* **INSTRUCTIONS TO FOLLOW**
Look through the records that follow. Copy every line containing the word "fish".
[EXERCISE DATA — start]
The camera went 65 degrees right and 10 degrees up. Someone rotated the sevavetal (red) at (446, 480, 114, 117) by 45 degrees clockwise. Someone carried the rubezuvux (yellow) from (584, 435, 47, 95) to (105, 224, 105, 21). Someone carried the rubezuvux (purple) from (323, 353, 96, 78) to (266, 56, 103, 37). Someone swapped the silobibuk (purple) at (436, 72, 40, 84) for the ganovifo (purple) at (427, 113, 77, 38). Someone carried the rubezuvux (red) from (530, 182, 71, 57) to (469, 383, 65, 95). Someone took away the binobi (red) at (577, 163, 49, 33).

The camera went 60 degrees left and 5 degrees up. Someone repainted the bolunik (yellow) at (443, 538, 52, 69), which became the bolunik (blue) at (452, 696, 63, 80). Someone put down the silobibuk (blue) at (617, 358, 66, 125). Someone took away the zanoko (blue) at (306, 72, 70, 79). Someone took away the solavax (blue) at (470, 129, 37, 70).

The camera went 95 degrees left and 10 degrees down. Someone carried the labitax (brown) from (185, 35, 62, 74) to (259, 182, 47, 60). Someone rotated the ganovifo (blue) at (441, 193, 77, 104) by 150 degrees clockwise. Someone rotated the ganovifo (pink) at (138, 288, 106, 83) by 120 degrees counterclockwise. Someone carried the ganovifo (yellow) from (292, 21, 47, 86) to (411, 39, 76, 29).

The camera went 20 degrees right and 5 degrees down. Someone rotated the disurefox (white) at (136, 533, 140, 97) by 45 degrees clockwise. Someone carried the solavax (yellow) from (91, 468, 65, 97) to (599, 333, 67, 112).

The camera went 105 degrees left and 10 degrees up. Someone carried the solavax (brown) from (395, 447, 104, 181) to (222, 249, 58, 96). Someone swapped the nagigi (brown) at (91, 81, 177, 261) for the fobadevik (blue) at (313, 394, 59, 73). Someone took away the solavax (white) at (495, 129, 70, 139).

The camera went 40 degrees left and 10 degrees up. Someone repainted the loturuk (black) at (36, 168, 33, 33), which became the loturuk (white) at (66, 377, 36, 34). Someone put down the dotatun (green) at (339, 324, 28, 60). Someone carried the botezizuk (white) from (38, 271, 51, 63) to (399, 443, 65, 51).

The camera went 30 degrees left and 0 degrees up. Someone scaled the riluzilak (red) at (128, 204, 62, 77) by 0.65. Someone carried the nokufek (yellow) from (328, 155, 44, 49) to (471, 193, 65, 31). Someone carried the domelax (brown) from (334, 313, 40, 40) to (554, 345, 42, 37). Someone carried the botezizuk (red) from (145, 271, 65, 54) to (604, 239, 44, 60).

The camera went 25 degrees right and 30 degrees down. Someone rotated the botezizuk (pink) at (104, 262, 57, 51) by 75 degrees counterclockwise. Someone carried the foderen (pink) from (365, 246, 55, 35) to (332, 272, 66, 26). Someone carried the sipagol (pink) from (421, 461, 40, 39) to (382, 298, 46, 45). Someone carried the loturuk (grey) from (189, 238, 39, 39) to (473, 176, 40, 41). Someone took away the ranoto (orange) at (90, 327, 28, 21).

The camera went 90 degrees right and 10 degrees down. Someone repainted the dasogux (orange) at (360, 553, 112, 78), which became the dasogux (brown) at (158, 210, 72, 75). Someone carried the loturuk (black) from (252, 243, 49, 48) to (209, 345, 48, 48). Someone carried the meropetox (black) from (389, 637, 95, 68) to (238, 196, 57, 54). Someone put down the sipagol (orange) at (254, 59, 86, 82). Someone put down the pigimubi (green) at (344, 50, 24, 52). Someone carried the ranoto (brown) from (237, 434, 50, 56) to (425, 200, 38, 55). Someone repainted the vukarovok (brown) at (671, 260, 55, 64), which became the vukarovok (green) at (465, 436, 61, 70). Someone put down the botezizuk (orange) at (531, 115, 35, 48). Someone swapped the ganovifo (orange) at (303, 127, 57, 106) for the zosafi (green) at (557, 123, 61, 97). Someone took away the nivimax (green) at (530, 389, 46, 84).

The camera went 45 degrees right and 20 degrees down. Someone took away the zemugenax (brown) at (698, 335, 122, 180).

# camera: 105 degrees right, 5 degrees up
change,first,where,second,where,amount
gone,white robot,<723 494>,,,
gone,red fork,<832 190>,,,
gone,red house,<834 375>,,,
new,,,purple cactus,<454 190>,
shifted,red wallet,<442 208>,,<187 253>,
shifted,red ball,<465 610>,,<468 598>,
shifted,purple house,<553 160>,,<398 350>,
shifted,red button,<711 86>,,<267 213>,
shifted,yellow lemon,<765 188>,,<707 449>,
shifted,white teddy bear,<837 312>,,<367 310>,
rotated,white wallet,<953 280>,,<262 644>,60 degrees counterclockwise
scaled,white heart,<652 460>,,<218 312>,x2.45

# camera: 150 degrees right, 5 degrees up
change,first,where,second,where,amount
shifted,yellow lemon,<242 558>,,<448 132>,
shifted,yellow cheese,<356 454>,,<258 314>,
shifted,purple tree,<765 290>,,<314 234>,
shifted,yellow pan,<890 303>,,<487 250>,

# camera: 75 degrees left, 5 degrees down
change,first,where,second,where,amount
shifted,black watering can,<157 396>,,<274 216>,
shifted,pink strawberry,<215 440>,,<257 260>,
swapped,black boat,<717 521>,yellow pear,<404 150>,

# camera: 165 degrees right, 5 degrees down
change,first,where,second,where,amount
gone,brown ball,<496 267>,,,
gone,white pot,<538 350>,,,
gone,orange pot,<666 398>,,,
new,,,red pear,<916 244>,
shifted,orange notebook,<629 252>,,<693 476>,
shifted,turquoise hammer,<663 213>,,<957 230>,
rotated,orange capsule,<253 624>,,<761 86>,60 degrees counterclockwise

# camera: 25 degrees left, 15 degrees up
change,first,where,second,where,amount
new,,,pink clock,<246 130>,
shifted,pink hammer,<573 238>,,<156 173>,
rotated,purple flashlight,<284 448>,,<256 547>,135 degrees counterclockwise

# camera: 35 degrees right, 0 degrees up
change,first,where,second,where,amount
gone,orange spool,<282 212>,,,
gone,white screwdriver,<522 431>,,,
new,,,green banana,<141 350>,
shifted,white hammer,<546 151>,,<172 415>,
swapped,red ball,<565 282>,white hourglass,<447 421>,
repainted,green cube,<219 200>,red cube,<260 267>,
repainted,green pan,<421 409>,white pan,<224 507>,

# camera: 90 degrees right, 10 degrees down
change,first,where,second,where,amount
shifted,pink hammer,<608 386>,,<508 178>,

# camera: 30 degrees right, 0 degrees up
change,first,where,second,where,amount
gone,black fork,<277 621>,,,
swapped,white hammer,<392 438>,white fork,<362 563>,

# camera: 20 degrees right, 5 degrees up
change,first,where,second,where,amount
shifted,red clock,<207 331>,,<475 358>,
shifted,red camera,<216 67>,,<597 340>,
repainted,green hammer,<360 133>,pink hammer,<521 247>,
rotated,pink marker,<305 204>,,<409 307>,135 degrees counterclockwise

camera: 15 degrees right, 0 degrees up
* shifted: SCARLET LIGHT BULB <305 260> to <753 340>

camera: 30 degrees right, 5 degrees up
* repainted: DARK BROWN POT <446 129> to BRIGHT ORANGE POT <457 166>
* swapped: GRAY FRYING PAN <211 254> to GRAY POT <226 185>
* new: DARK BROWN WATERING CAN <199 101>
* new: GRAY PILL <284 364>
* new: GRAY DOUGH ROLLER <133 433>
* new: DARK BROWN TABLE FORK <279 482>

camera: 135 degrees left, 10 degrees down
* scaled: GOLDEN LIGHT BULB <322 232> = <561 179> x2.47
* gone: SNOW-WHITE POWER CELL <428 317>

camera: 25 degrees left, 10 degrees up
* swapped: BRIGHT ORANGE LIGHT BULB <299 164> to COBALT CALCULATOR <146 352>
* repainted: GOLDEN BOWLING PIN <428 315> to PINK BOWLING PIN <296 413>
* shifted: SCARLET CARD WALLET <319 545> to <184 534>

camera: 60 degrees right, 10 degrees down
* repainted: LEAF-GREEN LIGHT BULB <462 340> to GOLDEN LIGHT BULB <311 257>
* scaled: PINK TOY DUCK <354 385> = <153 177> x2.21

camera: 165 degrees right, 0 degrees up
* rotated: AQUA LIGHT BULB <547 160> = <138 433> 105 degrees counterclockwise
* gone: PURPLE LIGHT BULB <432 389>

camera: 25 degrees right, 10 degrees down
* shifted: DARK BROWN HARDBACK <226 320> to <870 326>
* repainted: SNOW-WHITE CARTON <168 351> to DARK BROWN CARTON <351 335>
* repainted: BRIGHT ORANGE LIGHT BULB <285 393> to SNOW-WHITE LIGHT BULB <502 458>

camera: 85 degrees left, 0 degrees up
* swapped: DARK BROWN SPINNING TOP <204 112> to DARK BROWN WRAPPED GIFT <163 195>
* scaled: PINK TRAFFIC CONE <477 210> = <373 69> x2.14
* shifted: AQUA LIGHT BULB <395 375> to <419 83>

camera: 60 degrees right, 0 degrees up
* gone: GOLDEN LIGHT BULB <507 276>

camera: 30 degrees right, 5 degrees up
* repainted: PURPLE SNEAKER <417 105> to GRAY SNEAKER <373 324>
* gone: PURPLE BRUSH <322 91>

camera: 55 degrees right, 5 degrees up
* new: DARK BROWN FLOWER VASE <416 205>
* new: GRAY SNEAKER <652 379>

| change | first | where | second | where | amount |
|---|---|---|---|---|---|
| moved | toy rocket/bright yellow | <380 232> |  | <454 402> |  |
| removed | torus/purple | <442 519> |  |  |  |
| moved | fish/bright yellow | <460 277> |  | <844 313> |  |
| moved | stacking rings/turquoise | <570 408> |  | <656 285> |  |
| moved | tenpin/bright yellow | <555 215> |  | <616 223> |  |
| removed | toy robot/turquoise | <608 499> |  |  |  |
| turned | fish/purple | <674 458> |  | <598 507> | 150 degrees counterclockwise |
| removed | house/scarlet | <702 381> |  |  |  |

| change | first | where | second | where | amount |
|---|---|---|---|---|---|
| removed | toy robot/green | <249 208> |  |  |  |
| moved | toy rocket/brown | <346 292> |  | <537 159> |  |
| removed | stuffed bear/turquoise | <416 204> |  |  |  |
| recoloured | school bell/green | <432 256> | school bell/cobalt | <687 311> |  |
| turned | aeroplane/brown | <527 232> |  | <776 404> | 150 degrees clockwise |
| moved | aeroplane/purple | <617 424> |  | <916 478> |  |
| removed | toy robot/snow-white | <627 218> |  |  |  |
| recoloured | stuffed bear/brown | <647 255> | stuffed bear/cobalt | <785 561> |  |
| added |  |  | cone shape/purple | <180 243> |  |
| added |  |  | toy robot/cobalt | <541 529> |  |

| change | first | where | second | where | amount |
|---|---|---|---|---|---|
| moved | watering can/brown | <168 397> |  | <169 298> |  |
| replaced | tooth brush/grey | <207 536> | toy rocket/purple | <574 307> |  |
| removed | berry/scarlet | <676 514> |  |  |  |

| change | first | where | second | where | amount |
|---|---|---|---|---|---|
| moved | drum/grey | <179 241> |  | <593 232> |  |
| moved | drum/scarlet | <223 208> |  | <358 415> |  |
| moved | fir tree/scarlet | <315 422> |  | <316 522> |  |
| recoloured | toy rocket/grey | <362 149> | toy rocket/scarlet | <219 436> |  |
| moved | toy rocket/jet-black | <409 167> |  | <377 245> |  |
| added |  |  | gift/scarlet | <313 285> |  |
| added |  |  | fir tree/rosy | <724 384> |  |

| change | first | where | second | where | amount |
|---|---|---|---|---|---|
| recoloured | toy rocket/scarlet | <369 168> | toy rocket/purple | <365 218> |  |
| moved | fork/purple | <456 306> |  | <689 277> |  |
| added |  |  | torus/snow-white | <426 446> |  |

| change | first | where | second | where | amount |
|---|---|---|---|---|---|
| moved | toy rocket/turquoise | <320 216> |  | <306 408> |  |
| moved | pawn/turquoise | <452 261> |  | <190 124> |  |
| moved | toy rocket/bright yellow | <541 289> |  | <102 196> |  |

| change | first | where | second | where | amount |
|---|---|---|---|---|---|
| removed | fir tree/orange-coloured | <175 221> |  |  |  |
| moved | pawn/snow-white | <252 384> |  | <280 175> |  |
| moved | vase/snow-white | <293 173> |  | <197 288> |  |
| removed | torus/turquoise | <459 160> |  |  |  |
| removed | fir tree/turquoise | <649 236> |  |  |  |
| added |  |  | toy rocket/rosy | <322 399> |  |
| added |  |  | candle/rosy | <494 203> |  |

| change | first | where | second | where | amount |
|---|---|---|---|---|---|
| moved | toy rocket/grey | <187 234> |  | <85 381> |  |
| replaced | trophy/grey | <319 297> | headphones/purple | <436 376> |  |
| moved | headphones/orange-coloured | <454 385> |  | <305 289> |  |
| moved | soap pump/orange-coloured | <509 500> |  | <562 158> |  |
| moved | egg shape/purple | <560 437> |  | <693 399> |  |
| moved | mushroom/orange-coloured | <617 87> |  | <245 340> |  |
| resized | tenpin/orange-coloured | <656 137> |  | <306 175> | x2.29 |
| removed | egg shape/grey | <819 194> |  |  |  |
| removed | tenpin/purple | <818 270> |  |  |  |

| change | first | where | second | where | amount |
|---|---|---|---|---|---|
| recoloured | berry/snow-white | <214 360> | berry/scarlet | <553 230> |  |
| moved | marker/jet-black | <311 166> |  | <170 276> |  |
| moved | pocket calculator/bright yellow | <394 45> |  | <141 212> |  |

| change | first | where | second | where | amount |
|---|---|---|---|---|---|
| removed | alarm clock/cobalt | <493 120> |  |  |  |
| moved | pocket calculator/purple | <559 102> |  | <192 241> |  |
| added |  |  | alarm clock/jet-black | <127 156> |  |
[EXERCISE DATA — finish]
* **ANSWER BELOW**
| moved | fish/bright yellow | <460 277> |  | <844 313> |  |
| turned | fish/purple | <674 458> |  | <598 507> | 150 degrees counterclockwise |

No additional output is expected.